▶ **What you should do**
From the records below, set down exactly the lines starting with the line that contains "(154, 374) = (662, 354): white" and going on through the line that contains "(471, 202) = (346, 310): brown". Nothing else is wanted.

▶ **Records for this exercise**
------------
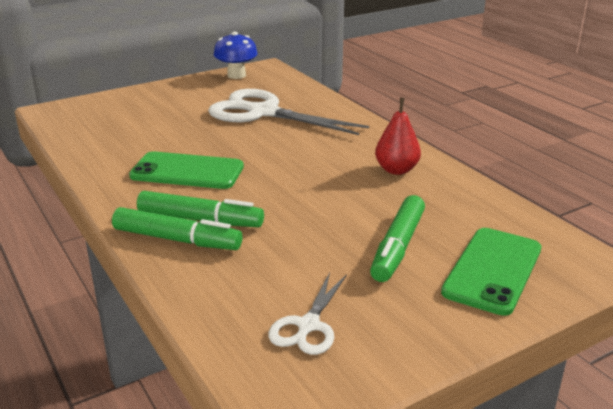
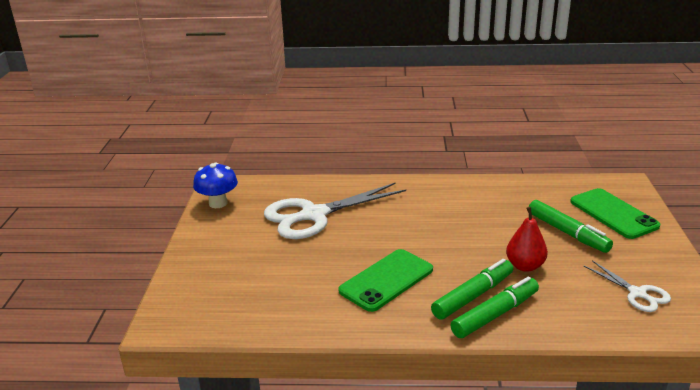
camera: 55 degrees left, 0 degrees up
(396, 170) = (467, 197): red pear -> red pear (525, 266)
------------
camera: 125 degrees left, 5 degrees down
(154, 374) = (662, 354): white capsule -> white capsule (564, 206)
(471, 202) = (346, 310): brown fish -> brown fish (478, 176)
------------
▶ **Result of the exercise**
(154, 374) = (662, 354): white capsule -> white capsule (564, 206)
(471, 202) = (346, 310): brown fish -> brown fish (478, 176)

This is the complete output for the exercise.